▶ _WHAT IS EXPECTED_:
Within the records below, how many lines hold the string "OPTO"? State that number and nothing else.

▶ _INFORMATION SUPPLIED_:
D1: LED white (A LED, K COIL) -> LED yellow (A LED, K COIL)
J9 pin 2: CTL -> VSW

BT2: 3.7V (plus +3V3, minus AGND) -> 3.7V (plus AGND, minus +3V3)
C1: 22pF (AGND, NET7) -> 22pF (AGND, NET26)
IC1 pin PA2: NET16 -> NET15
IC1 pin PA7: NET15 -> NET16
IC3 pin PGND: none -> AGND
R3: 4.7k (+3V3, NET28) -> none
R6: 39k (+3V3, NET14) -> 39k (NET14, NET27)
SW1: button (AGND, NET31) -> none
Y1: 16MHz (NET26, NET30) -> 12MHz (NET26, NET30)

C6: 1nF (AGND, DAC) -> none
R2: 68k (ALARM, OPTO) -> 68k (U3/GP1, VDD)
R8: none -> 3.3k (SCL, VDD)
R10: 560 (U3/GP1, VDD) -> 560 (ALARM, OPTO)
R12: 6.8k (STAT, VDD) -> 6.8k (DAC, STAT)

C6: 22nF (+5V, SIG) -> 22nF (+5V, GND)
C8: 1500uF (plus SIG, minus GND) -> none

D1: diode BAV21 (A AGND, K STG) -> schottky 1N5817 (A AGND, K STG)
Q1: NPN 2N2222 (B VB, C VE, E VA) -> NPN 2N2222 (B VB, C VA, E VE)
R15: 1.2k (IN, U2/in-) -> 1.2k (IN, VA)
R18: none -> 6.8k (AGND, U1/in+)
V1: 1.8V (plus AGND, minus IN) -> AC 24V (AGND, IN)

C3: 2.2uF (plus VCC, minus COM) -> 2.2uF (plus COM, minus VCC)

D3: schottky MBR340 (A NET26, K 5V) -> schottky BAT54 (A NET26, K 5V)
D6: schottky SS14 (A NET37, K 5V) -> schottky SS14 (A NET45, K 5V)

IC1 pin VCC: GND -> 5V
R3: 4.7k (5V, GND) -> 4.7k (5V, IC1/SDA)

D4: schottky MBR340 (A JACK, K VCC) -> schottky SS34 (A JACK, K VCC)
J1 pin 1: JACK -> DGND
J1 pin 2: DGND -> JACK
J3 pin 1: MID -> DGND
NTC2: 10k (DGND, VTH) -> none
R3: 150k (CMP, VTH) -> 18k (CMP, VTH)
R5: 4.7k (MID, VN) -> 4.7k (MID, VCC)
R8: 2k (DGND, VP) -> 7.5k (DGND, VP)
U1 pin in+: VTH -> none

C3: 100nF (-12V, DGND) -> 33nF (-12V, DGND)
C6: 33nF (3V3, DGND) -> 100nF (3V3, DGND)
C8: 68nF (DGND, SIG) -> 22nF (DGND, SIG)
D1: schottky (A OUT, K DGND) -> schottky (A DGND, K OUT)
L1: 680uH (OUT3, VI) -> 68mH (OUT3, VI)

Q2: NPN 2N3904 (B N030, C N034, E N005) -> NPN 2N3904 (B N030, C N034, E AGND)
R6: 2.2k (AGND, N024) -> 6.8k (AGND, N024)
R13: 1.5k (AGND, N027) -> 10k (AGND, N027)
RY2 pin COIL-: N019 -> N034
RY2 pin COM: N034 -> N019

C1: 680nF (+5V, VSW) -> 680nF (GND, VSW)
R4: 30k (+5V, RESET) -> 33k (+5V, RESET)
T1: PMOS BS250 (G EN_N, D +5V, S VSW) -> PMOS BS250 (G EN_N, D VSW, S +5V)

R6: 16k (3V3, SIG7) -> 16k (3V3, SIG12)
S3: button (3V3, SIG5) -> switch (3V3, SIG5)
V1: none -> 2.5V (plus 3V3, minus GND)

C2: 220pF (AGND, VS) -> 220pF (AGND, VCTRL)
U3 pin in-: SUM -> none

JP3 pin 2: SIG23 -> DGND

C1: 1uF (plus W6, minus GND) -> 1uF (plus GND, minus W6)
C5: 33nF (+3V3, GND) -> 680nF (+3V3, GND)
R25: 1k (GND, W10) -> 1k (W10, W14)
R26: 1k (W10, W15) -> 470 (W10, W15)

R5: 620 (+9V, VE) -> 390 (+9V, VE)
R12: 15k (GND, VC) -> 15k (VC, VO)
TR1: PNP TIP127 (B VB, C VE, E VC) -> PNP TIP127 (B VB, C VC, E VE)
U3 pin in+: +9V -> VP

▶ _ANSWER SPACE_:
2